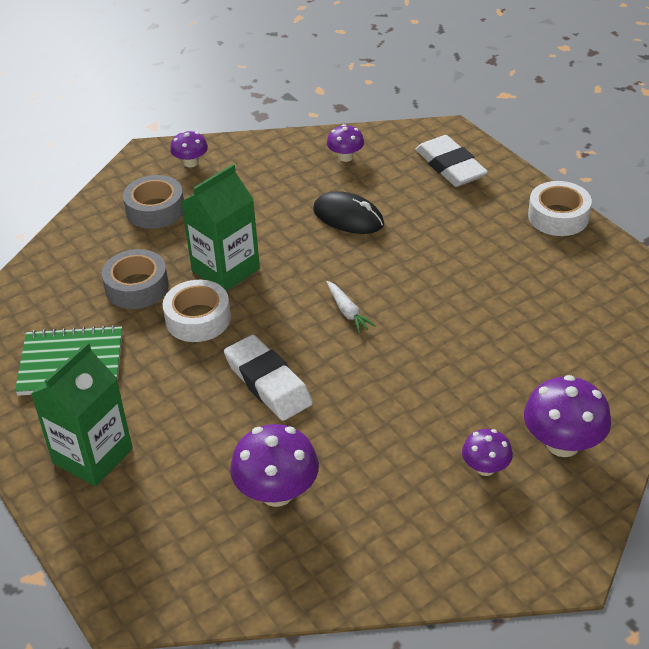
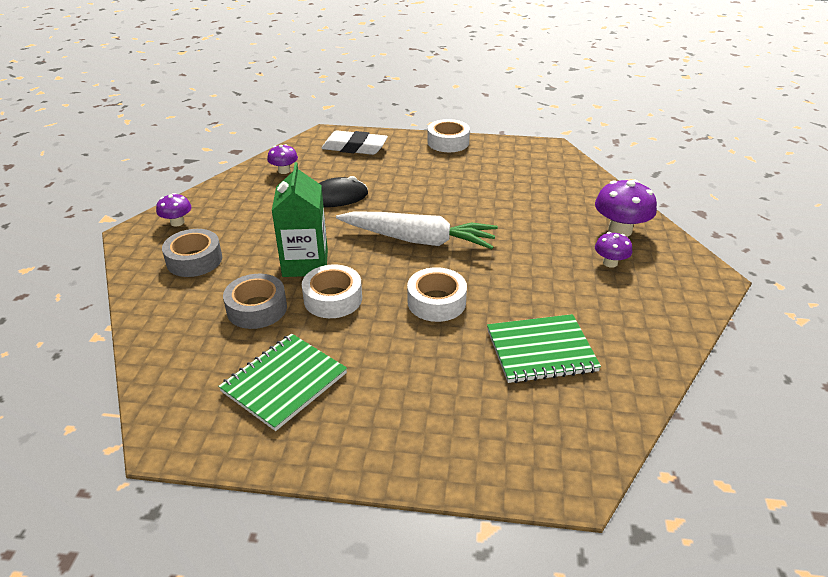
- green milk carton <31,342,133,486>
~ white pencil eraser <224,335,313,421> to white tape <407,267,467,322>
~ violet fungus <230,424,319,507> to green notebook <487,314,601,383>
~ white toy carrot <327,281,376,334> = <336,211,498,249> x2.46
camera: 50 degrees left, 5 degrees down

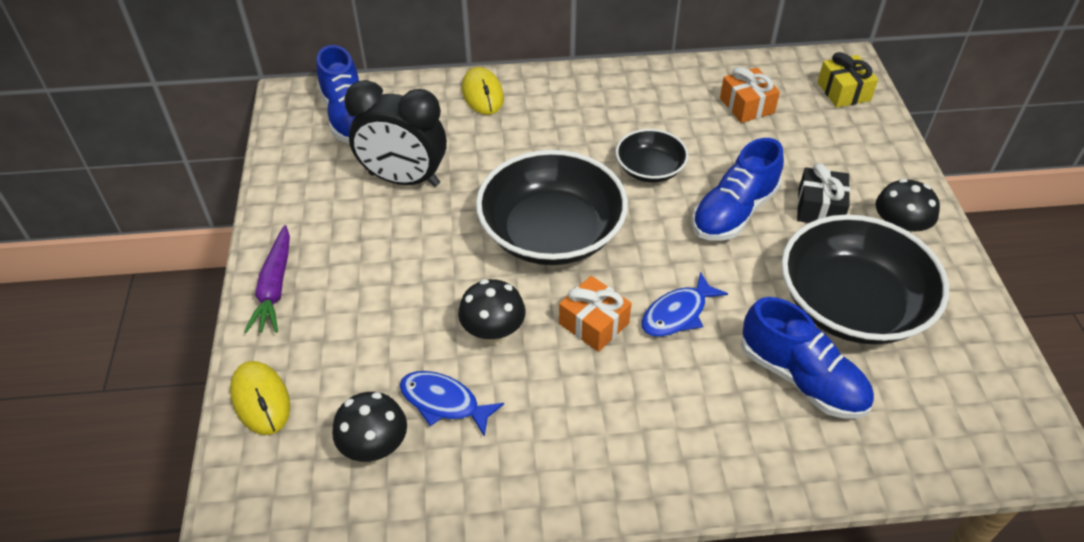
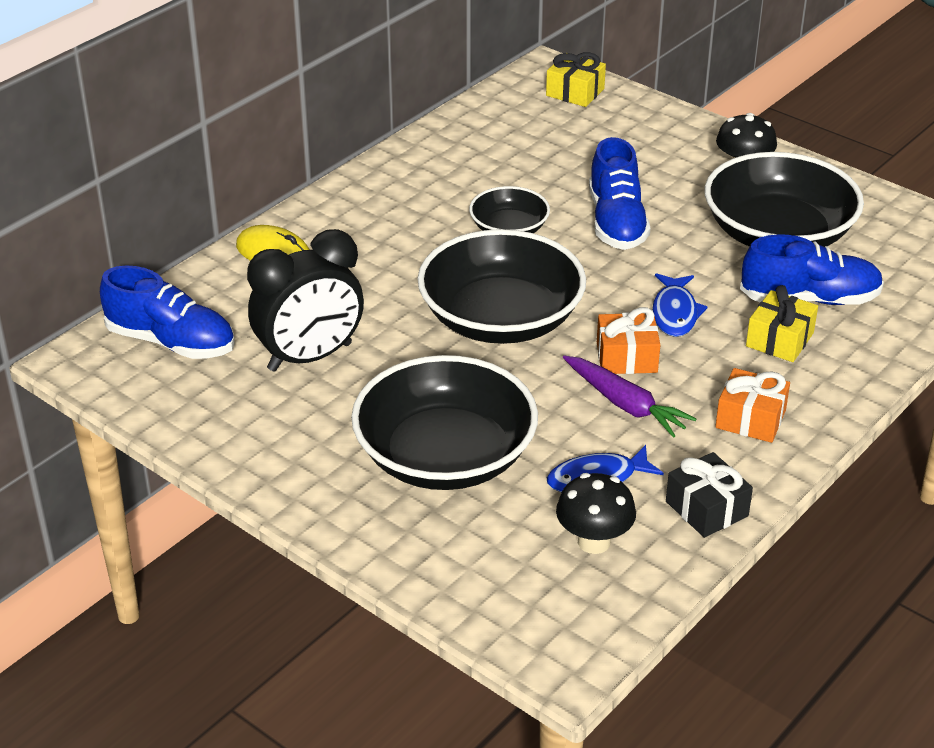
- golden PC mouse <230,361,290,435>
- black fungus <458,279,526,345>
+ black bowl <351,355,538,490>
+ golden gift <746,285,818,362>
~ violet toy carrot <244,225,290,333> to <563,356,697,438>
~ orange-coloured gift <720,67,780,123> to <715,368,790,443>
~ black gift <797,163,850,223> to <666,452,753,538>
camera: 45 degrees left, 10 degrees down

• _What this task involves_:
Omit the pictures. Print, word for word, the lines from the beginning of the entries above through the line that holds "golden gift <746,285,818,362>".

• _Reply_:
- green milk carton <31,342,133,486>
~ white pencil eraser <224,335,313,421> to white tape <407,267,467,322>
~ violet fungus <230,424,319,507> to green notebook <487,314,601,383>
~ white toy carrot <327,281,376,334> = <336,211,498,249> x2.46
camera: 50 degrees left, 5 degrees down

- golden PC mouse <230,361,290,435>
- black fungus <458,279,526,345>
+ black bowl <351,355,538,490>
+ golden gift <746,285,818,362>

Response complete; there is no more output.